INPUT DATA
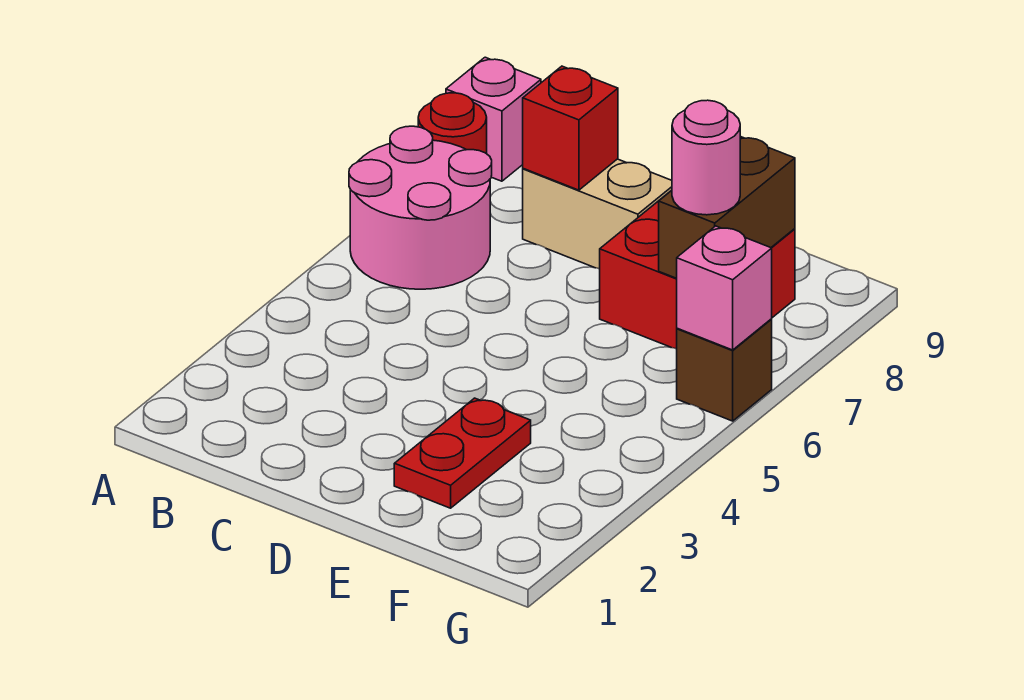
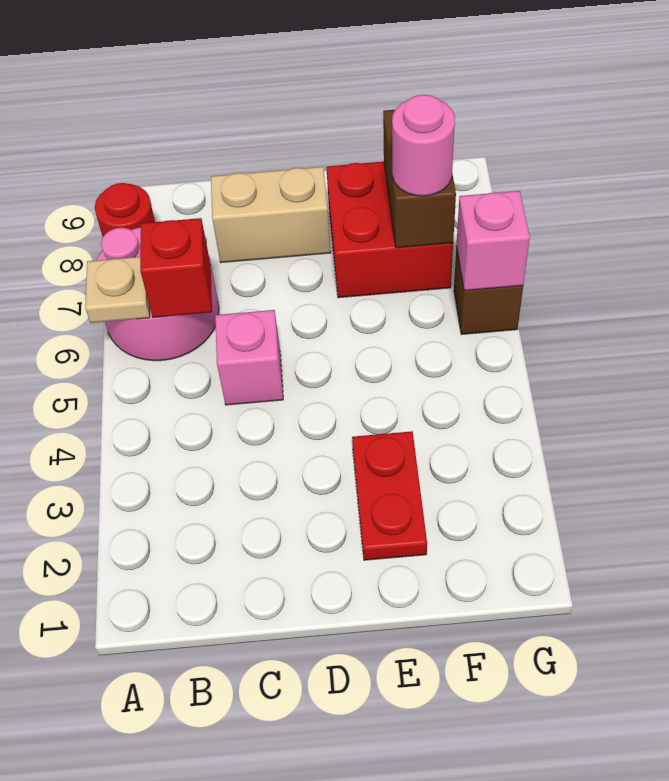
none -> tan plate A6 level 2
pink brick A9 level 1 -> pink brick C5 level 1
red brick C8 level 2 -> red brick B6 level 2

EXERCISE DIRECTIONS
Each line that includes "brick" counts once; state how many such lines the listing has, with no other words.

OUTPUT BELOW
2